- _TASK INSTRUCTIONS_:
Render the lines in these entries as a numbered list, omitting blank lines and leaving the pictures out.

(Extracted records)

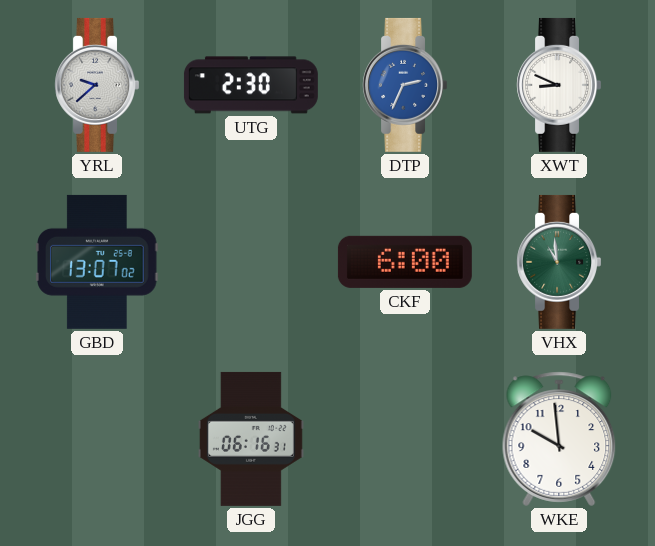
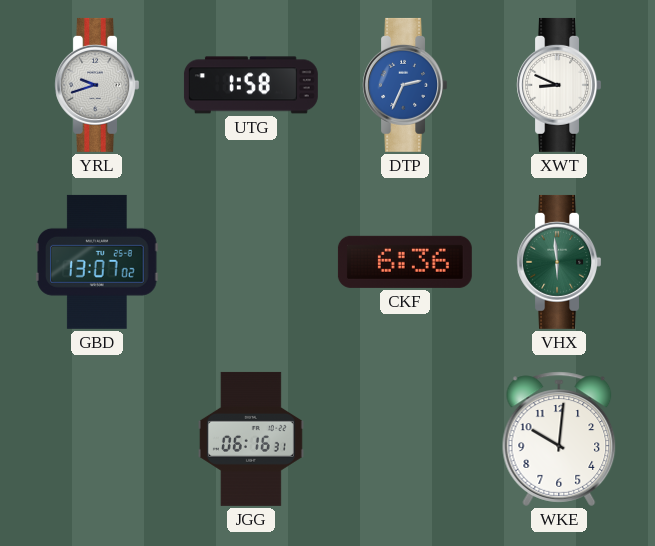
YRL: 9:38 -> 9:42
UTG: 2:30 -> 1:58
CKF: 6:00 -> 6:36
VHX: 10:59 -> 5:59
WKE: 9:59 -> 10:01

- _SOLUTION TO THE EXERCISE_:
1. YRL: 9:38 -> 9:42
2. UTG: 2:30 -> 1:58
3. CKF: 6:00 -> 6:36
4. VHX: 10:59 -> 5:59
5. WKE: 9:59 -> 10:01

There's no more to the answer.